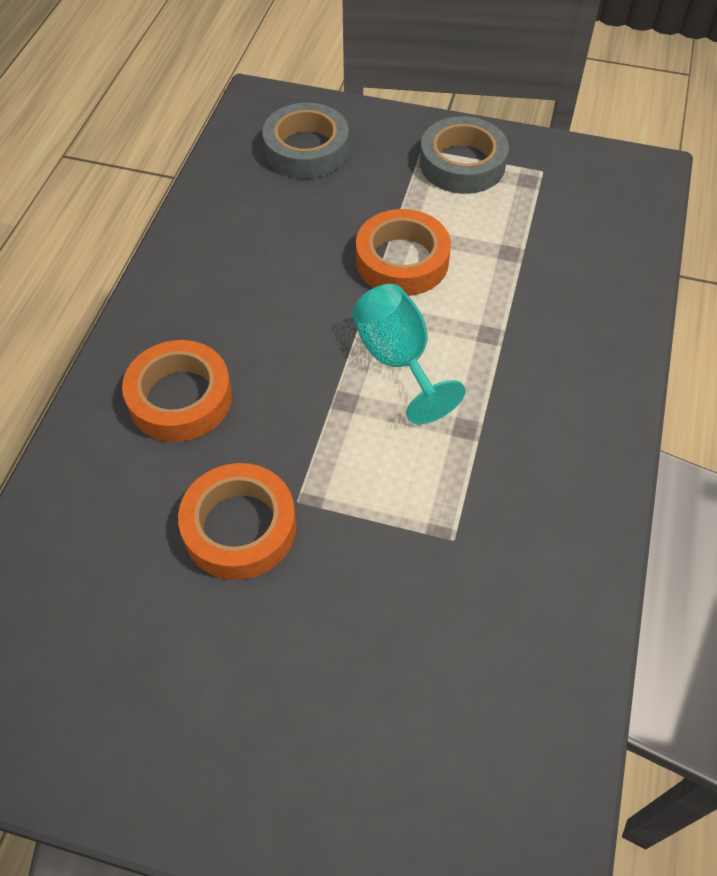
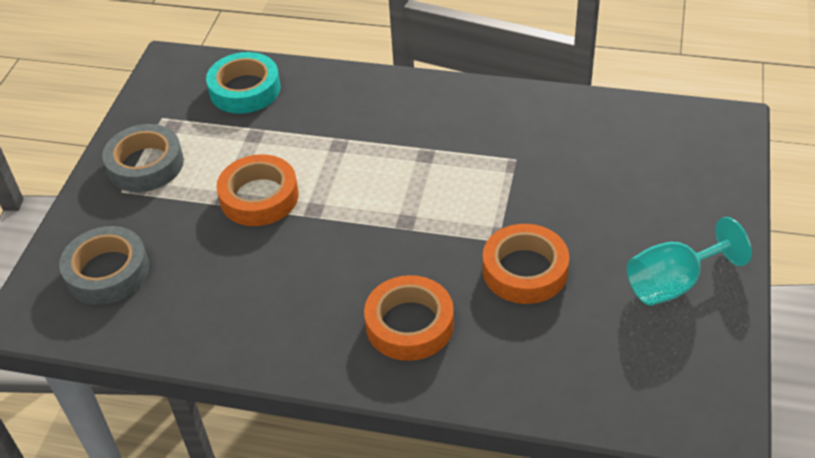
camera: 90 degrees left, 10 degrees down
(398, 360) = (364, 194): turquoise goblet -> turquoise goblet (673, 283)
(597, 241) = (245, 89): none -> turquoise tape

*****

Up to the line containing "(398, 360) = (364, 194): turquoise", skip everything; from that line through the last line above, return each line exactly.

(398, 360) = (364, 194): turquoise goblet -> turquoise goblet (673, 283)
(597, 241) = (245, 89): none -> turquoise tape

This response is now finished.